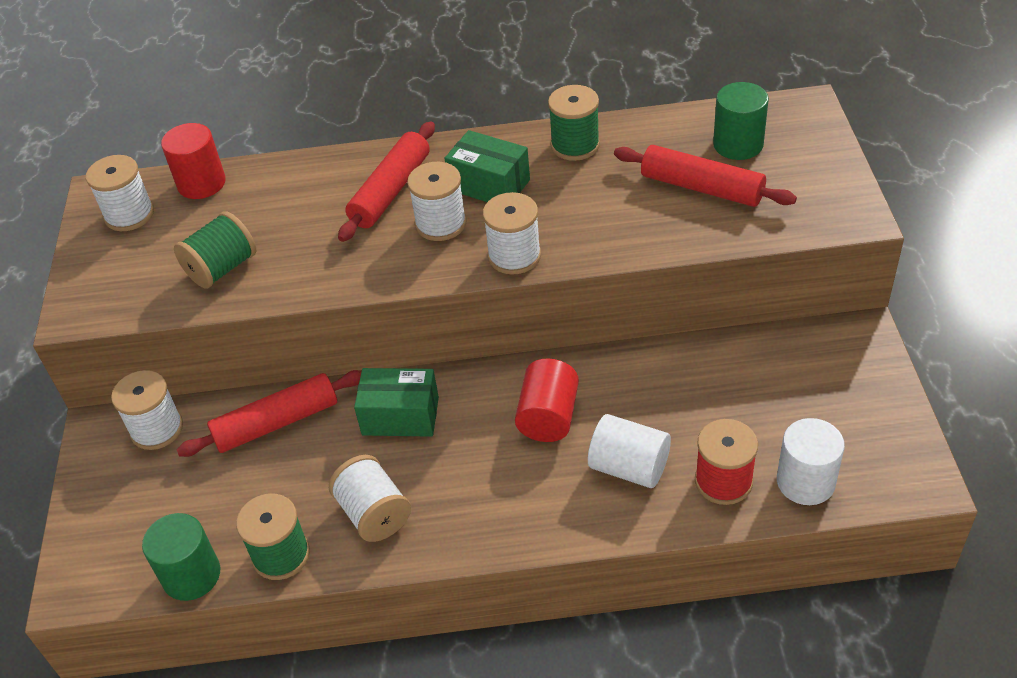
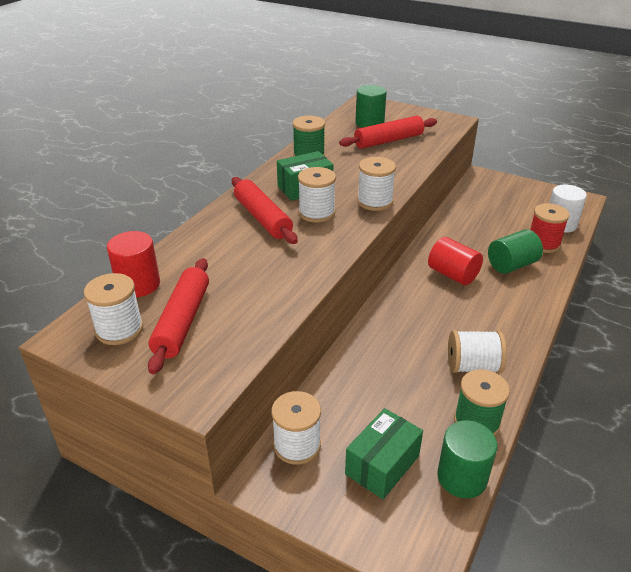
camera: 60 degrees left, 10 degrees down
(222, 268) = (245, 305): green spool -> none
(276, 422) = (353, 380): red rolling pin -> red rolling pin (182, 321)
(400, 416) = (401, 325): green box -> green box (382, 465)
(629, 467) = (511, 265): white cylinder -> green cylinder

WORK TO BE COMPLETED
Please transcribe only the portion of the material that starts at the line containing "(222, 268) = (245, 305): green spool -> none" and runs through its last line, inclusive, exactly as given.

TASK OUTPUT
(222, 268) = (245, 305): green spool -> none
(276, 422) = (353, 380): red rolling pin -> red rolling pin (182, 321)
(400, 416) = (401, 325): green box -> green box (382, 465)
(629, 467) = (511, 265): white cylinder -> green cylinder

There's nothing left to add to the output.